DATA RECORDS Block Start

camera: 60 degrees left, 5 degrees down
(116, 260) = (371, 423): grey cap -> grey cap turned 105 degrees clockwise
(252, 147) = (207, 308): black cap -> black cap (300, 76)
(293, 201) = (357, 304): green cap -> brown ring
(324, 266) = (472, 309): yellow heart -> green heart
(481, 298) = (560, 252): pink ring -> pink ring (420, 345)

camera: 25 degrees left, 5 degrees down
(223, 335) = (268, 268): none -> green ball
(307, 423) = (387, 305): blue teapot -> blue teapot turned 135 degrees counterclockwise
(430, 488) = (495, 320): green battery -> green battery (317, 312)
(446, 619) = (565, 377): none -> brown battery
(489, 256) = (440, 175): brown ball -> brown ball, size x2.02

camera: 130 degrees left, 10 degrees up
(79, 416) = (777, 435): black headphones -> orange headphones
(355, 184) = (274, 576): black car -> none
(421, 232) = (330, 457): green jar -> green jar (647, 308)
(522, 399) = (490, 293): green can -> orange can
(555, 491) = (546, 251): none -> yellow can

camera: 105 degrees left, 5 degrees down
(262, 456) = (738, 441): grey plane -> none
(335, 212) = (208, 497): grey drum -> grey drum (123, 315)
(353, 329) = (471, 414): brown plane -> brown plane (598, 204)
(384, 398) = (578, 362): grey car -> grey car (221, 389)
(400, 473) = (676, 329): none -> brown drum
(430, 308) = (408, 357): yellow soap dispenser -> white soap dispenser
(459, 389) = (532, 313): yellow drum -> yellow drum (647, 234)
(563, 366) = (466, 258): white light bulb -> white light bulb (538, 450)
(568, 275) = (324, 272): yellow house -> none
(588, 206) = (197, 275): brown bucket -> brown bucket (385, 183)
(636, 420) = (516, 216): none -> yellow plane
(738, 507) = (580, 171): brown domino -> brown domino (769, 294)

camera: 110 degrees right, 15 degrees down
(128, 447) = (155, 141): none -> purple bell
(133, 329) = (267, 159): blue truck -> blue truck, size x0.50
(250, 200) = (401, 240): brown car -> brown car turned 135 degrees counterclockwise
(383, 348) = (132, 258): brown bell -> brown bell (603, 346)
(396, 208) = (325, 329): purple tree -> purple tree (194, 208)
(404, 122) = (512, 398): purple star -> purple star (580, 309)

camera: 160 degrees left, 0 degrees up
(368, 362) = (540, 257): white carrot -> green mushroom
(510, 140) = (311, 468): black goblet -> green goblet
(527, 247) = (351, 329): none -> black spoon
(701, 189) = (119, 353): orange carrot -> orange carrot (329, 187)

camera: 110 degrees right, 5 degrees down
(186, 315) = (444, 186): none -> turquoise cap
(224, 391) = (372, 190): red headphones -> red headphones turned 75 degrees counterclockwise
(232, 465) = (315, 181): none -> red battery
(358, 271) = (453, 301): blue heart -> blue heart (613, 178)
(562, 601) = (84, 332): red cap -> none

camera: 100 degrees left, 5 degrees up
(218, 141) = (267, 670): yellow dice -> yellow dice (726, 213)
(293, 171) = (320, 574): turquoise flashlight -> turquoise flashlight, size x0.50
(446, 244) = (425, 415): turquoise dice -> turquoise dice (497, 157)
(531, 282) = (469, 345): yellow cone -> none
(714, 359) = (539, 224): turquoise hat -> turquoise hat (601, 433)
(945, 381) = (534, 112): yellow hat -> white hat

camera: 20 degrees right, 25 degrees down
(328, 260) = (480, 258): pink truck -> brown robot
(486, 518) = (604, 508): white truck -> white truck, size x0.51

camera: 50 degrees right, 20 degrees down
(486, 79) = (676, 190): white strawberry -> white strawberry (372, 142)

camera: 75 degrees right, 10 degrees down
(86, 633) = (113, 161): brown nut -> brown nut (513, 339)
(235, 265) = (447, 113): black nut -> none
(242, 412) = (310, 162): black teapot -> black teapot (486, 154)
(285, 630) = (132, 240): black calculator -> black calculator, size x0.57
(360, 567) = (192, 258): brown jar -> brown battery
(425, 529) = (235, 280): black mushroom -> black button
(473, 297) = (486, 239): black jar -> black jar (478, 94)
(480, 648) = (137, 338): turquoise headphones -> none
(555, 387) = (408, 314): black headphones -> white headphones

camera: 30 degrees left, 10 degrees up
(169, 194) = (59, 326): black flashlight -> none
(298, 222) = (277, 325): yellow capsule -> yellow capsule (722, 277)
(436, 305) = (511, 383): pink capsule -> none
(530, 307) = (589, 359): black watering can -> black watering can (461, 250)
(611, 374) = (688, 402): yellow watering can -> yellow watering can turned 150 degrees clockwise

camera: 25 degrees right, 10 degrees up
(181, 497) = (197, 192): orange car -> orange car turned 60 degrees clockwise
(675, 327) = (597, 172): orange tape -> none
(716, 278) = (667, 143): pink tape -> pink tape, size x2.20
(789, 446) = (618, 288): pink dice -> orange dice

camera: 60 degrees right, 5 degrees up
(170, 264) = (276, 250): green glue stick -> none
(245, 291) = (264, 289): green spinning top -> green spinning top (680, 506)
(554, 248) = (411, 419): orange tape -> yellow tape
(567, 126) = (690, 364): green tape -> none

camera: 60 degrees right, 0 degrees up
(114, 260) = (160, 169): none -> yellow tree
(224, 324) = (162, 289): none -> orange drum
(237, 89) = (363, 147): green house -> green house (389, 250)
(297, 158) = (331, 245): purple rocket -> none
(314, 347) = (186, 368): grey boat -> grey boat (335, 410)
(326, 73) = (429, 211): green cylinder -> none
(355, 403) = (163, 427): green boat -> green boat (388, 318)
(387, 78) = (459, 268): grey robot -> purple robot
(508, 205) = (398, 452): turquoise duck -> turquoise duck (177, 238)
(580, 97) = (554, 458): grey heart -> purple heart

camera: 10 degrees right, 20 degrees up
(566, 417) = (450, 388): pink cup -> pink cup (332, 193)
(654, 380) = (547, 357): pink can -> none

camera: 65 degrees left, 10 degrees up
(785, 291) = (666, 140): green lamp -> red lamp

DATA RECORDS Block End

PROBLEM DESCRIPTION:
If a line in the records contains "drum", report it.

ANSWER SPACE:
(335, 212) = (208, 497): grey drum -> grey drum (123, 315)
(400, 473) = (676, 329): none -> brown drum
(459, 389) = (532, 313): yellow drum -> yellow drum (647, 234)
(224, 324) = (162, 289): none -> orange drum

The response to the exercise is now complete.